Objective: Reproduce every line of the records below verbatim, omitting the pictures from your answer.

[Data items]
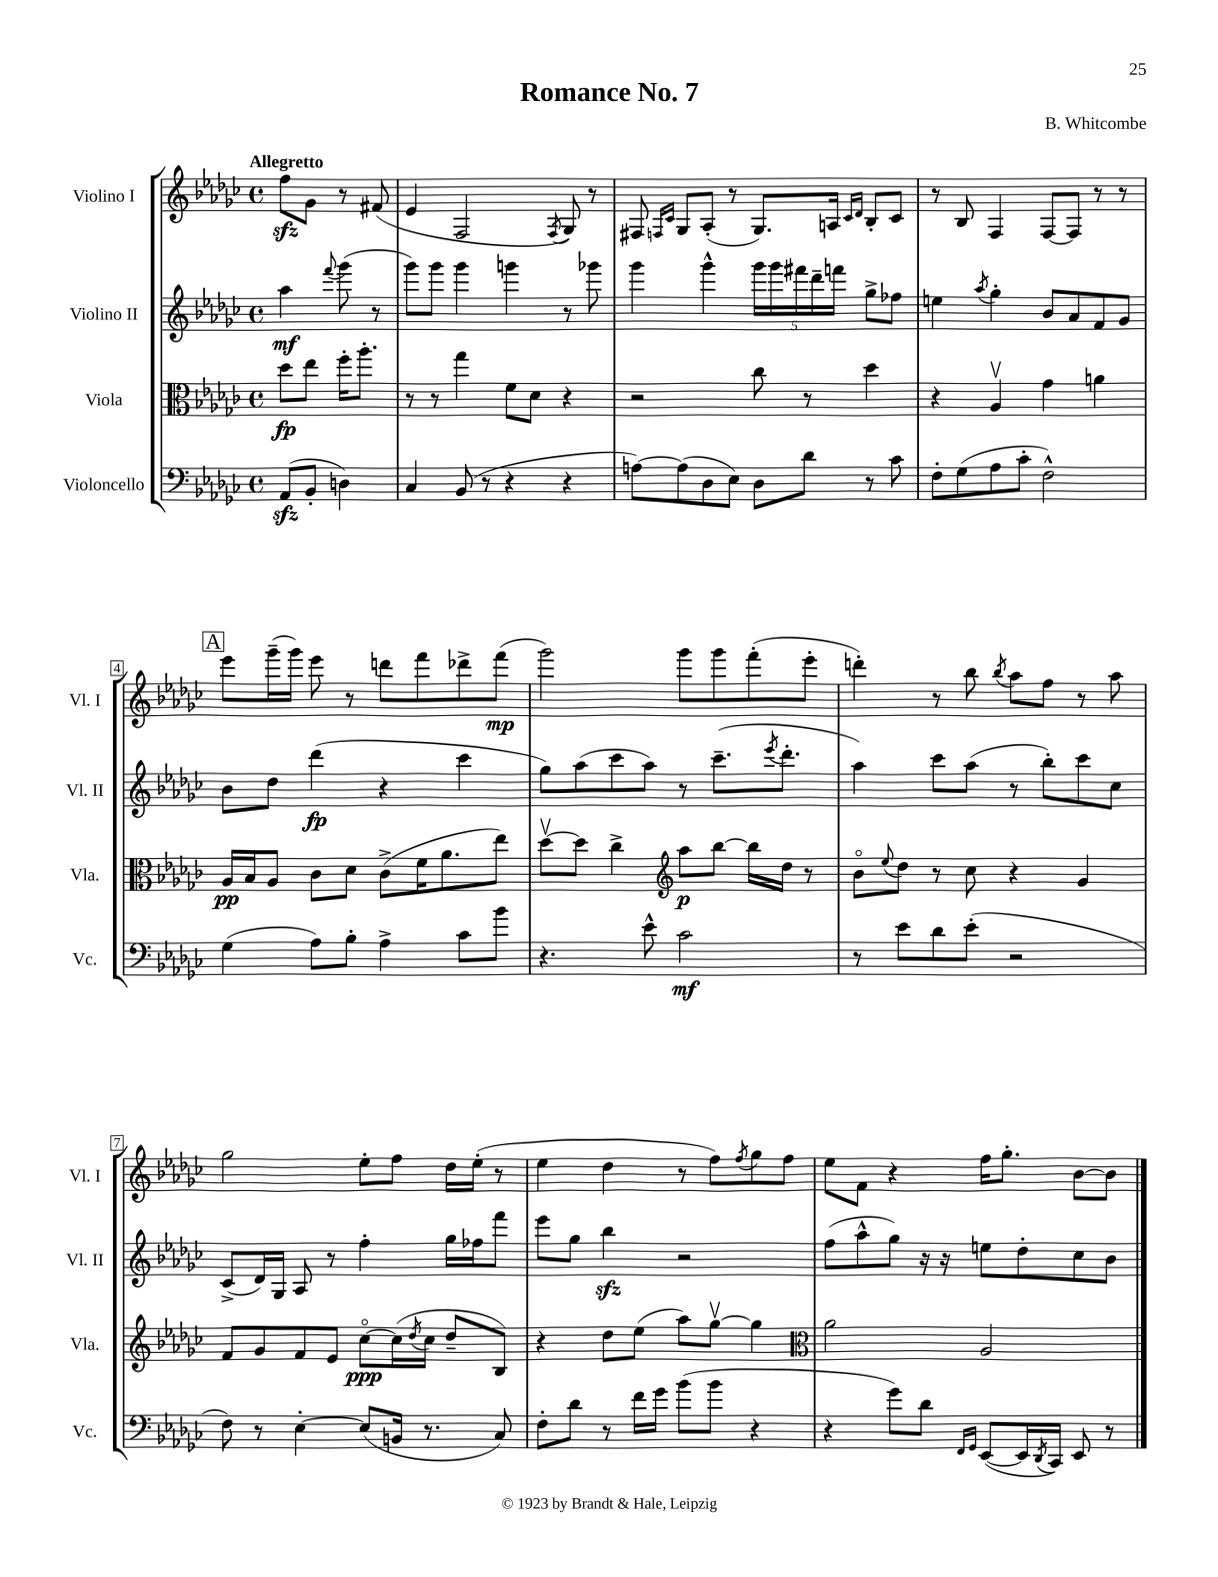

**kern	**kern	**kern	**kern
*staff4	*staff3	*staff2	*staff1
*clefF4	*clefC3	*clefG2	*clefG2
*k[b-e-a-d-g-c-]	*k[b-e-a-d-g-c-]	*k[b-e-a-d-g-c-]	*k[b-e-a-d-g-c-]
*M4/4	*M4/4	*M4/4	*M4/4
*met(c)	*met(c)	*met(c)	*met(c)
(8AA-	8dd-	4aa-	8ff
8BB-'	8ee-	.	8g-
.	.	8qqfff	.
4D)	16ff'	(8ggg-	8r
.	8.aa-'	.	.
.	.	8r	(8f#
=	=	=	=
4C-	8r	8ggg-)	4e-
.	8r	8ggg-	.
(8BB-	4gg-	4ggg-	2F
8r	.	.	.
4r	8f	4ggg	.
.	8d-	.	.
.	.	.	8qF
4r	4r	8r	8G-)
.	.	8ggg-	8r
=	=	=	=
[8A)	2r	4ggg-	8F#
.	.	.	16qqF
.	.	.	16qqc-
(8A]	.	.	8G-
8D-	.	4ggg-^^	(8A-'
8E-)	.	.	8r
8D-	8cc-	20ggg-	8.G-)
.	.	20ggg-	.
.	.	20fff#	.
8d-	8r	.	.
.	.	20ddd-~	.
.	.	.	16A
.	.	20fff	.
.	.	.	16qqc-
.	.	.	16qqd-
8r	4dd-	8gg-^	8B-'
8c-	.	8ff-	8c-
=	=	=	=
8F'	4r	4ee	8r
(8G-	.	.	8B-
.	.	8qaa-	.
8A-	4A-v	4gg-'	4F
8c-'	.	.	.
2F^^)	4g-	8b-	[8F
.	.	8a-	8F]
.	4a	8f	8r
.	.	8g-	8r
=	=	=	=
(4G-	16A-	8b-	8eee-
.	16B-	.	.
.	8A-	8dd-	(16ggg-~
.	.	.	16ggg-)
8A-)	8c-	(4ddd-	8eee-
8B-'	8d-	.	8r
4A-^	(8c-^	4r	8ddd
.	16f	.	8fff
.	8.a-	.	.
8c-	.	4ccc-	8ddd-^
8b-	8ee-)	.	(8fff
=	=	=	=
4.r	[8dd-v	8gg-)	2ggg-)
.	8dd-]	(8aa-	.
.	4cc-^	8ccc-	.
8e-^^	.	8aa-)	.
*	*clefG2	*	*
2c-	8aa-	8r	8ggg-
.	[8bb-	(8.ccc-~	8ggg-
.	16bb-]	.	(8fff'
.	.	8qeee-	.
.	16dd-	8.ddd-'	.
.	8r	.	8eee-'
=	=	=	=
8r	8b-o	4aa-)	4ddd')
.	8qqee-	.	.
8e-	8dd-	.	.
8d-	8r	8ccc-	8r
(8e-'	8cc-	(8aa-	8bb-
.	.	.	8qbb-
2r	4r	8r	8aa-
.	.	8bb-')	8ff
.	4g-	8ccc-	8r
.	.	8cc-	8aa-
=	=	=	=
8F)	8f	(8c-^	2gg-
8r	8g-	16d-)	.
.	.	16G-	.
[4E-'	8f	8A-	.
.	8e-	8r	.
(8E-]	[8cc-o	4ff'	8ee-'
16BB	(16cc-]	.	8ff
.	8qdd-	.	.
8.r	16cc-	.	.
.	8dd-~	16gg-	16dd-
.	.	16ff-	(16ee-'
8C-)	8B-)	8fff	8r
=	=	=	=
8F'	4r	8eee-	4ee-
8d-	.	8gg-	.
8r	8dd-	4bb-	4dd-
16f	(8ee-	.	.
16g-	.	.	.
(8b-	8aa-)	2r	8r
8b-	[8gg-v	.	8ff)
.	.	.	8qff
4r	4gg-]	.	8gg-
.	.	.	8ff
=	=	=	=
*	*clefC3	*	*
4r	2a-	(8ff	8ee-
.	.	8aa-^^	8f
8g-)	.	8gg-)	4r
8d-	.	16r	.
.	.	16r	.
16qqFF	.	.	.
16qqGG-	.	.	.
([8EE-	2A-	8ee	16ff
.	.	.	8.gg-'
16EE-]	.	8dd-'	.
8qDD-	.	.	.
16CC-)	.	.	.
8EE-	.	8cc-	[8b-
8r	.	8b-	8b-]
==	==	==	==
*-	*-	*-	*-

Task response:
**kern	**kern	**kern	**kern
*staff4	*staff3	*staff2	*staff1
*clefF4	*clefC3	*clefG2	*clefG2
*k[b-e-a-d-g-c-]	*k[b-e-a-d-g-c-]	*k[b-e-a-d-g-c-]	*k[b-e-a-d-g-c-]
*M4/4	*M4/4	*M4/4	*M4/4
*met(c)	*met(c)	*met(c)	*met(c)
(8AA-	8dd-	4aa-	8ff
8BB-'	8ee-	.	8g-
.	.	8qqfff	.
4D)	16ff'	(8ggg-	8r
.	8.aa-'	.	.
.	.	8r	(8f#
=	=	=	=
4C-	8r	8ggg-)	4e-
.	8r	8ggg-	.
(8BB-	4gg-	4ggg-	2F
8r	.	.	.
4r	8f	4ggg	.
.	8d-	.	.
.	.	.	8qF
4r	4r	8r	8G-)
.	.	8ggg-	8r
=	=	=	=
[8A)	2r	4ggg-	8F#
.	.	.	16qqF
.	.	.	16qqc-
(8A]	.	.	8G-
8D-	.	4ggg-^^	(8A-'
8E-)	.	.	8r
8D-	8cc-	20ggg-	8.G-)
.	.	20ggg-	.
.	.	20fff#	.
8d-	8r	.	.
.	.	20ddd-~	.
.	.	.	16A
.	.	20fff	.
.	.	.	16qqc-
.	.	.	16qqd-
8r	4dd-	8gg-^	8B-'
8c-	.	8ff-	8c-
=	=	=	=
8F'	4r	4ee	8r
(8G-	.	.	8B-
.	.	8qaa-	.
8A-	4A-v	4gg-'	4F
8c-'	.	.	.
2F^^)	4g-	8b-	[8F
.	.	8a-	8F]
.	4a	8f	8r
.	.	8g-	8r
=	=	=	=
(4G-	16A-	8b-	8eee-
.	16B-	.	.
.	8A-	8dd-	(16ggg-~
.	.	.	16ggg-)
8A-)	8c-	(4ddd-	8eee-
8B-'	8d-	.	8r
4A-^	(8c-^	4r	8ddd
.	16f	.	8fff
.	8.a-	.	.
8c-	.	4ccc-	8ddd-^
8b-	8ee-)	.	(8fff
=	=	=	=
4.r	[8dd-v	8gg-)	2ggg-)
.	8dd-]	(8aa-	.
.	4cc-^	8ccc-	.
8e-^^	.	8aa-)	.
*	*clefG2	*	*
2c-	8aa-	8r	8ggg-
.	[8bb-	(8.ccc-~	8ggg-
.	16bb-]	.	(8fff'
.	.	8qeee-	.
.	16dd-	8.ddd-'	.
.	8r	.	8eee-'
=	=	=	=
8r	8b-o	4aa-)	4ddd')
.	8qqee-	.	.
8e-	8dd-	.	.
8d-	8r	8ccc-	8r
(8e-'	8cc-	(8aa-	8bb-
.	.	.	8qbb-
2r	4r	8r	8aa-
.	.	8bb-')	8ff
.	4g-	8ccc-	8r
.	.	8cc-	8aa-
=	=	=	=
8F)	8f	(8c-^	2gg-
8r	8g-	16d-)	.
.	.	16G-	.
[4E-'	8f	8A-	.
.	8e-	8r	.
(8E-]	[8cc-o	4ff'	8ee-'
16BB	(16cc-]	.	8ff
.	8qdd-	.	.
8.r	16cc-	.	.
.	8dd-~	16gg-	16dd-
.	.	16ff-	(16ee-'
8C-)	8B-)	8fff	8r
=	=	=	=
8F'	4r	8eee-	4ee-
8d-	.	8gg-	.
8r	8dd-	4bb-	4dd-
16f	(8ee-	.	.
16g-	.	.	.
(8b-	8aa-)	2r	8r
8b-	[8gg-v	.	8ff)
.	.	.	8qff
4r	4gg-]	.	8gg-
.	.	.	8ff
=	=	=	=
*	*clefC3	*	*
4r	2a-	(8ff	8ee-
.	.	8aa-^^	8f
8g-)	.	8gg-)	4r
8d-	.	16r	.
.	.	16r	.
16qqFF	.	.	.
16qqGG-	.	.	.
([8EE-	2A-	8ee	16ff
.	.	.	8.gg-'
16EE-]	.	8dd-'	.
8qDD-	.	.	.
16CC-)	.	.	.
8EE-	.	8cc-	[8b-
8r	.	8b-	8b-]
==	==	==	==
*-	*-	*-	*-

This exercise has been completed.